A word-for-word copy of the listing is required, and it must contain no pictures.
START GIVEN DATA
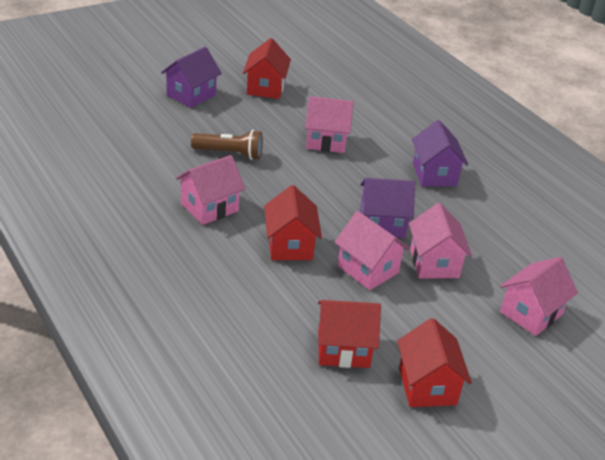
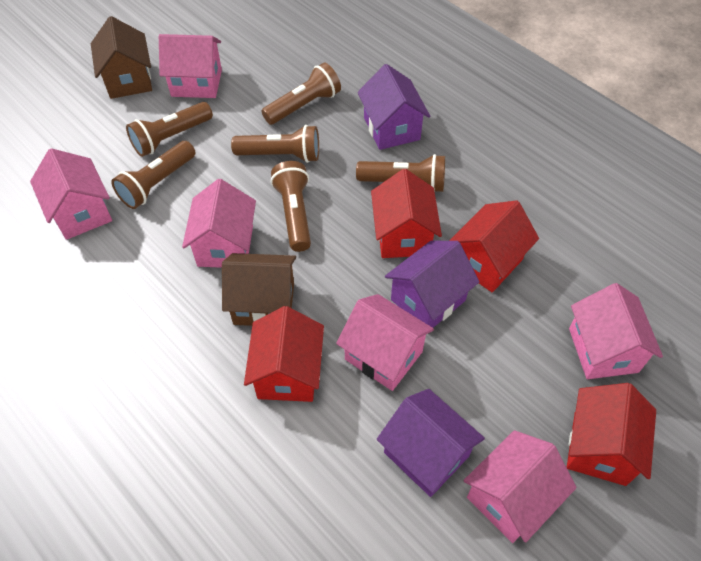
brown flashlight: 1 -> 6
brown house: 0 -> 2
pink house: 5 -> 6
END GIVEN DATA
EXPECTED ANSWER ->
brown flashlight: 1 -> 6
brown house: 0 -> 2
pink house: 5 -> 6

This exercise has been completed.